*Description of the task*. Taking the material as a whole, state how many of its lines contain "degrees". Write the number and nothing more.

Start of Supplied records

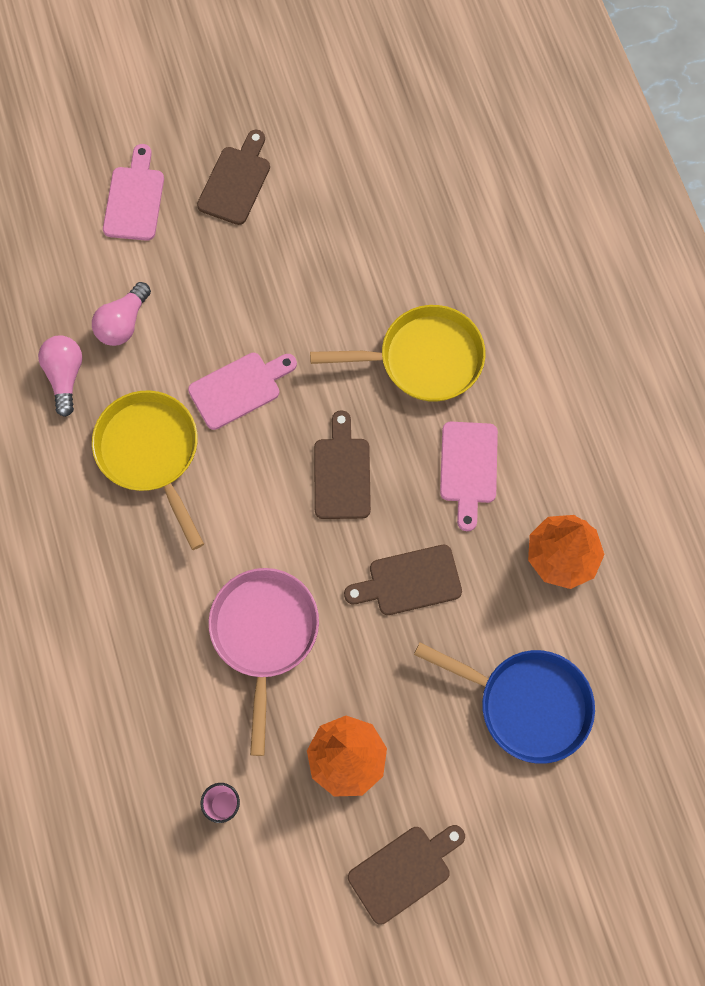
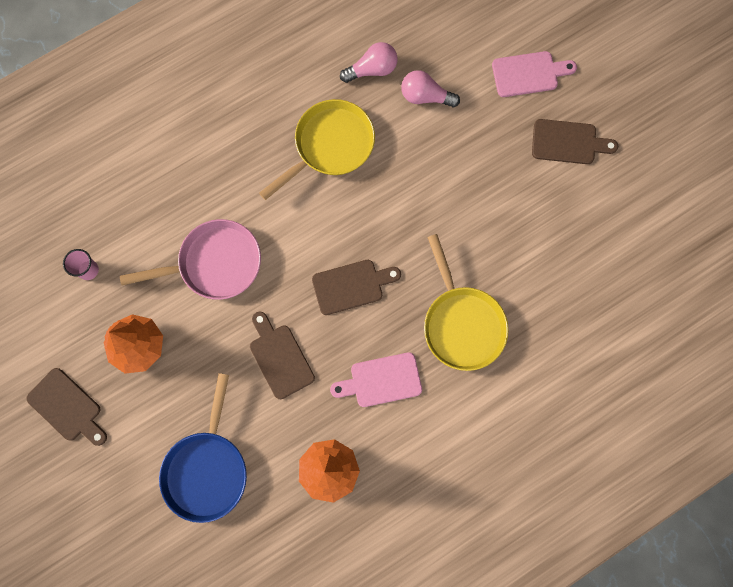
camera: 75 degrees right, 5 degrees up
(239, 388) = (398, 193): pink cutting board -> none

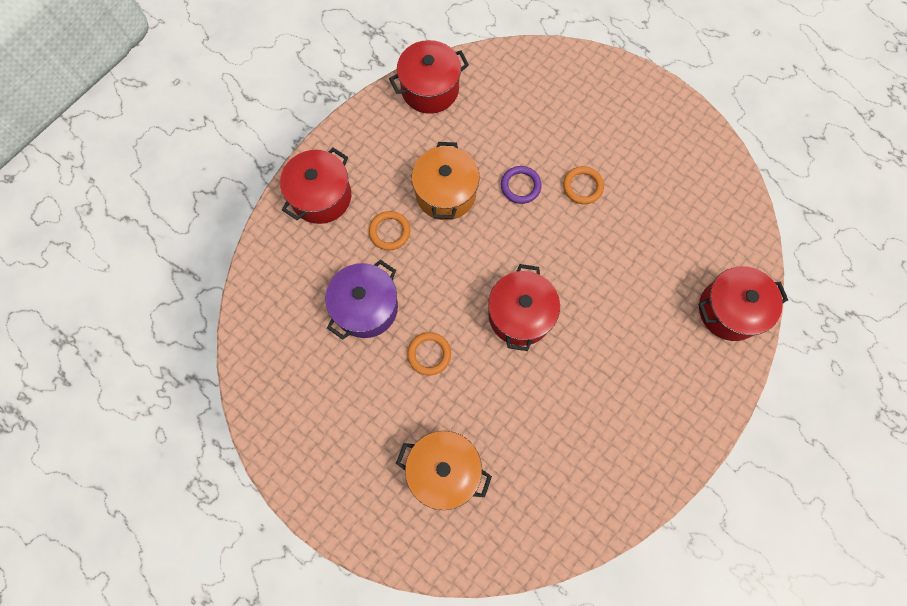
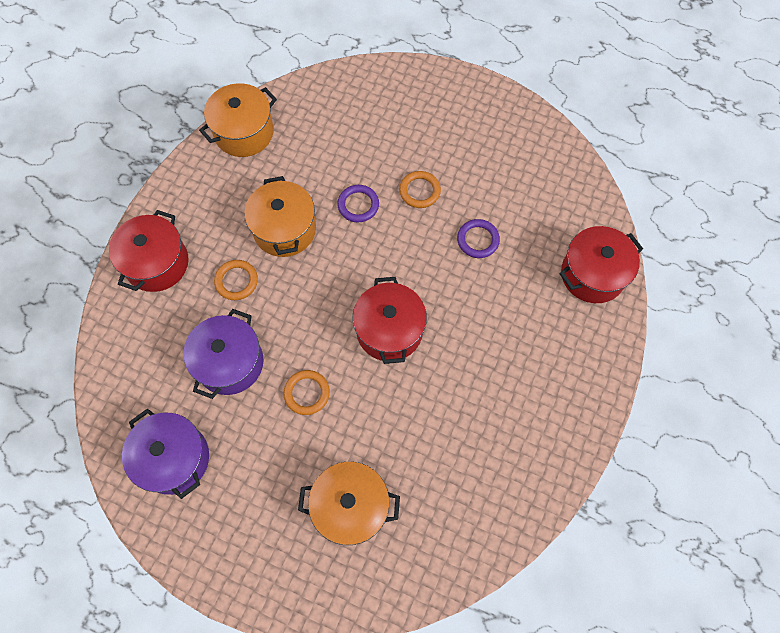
camera: 15 degrees left, 5 degrees down
(296, 383) = (174, 458): none -> purple pot
(430, 89) = (244, 132): red pot -> orange pot
(626, 248) = (478, 240): none -> purple ring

End of Supplied records

*Your solution*. 2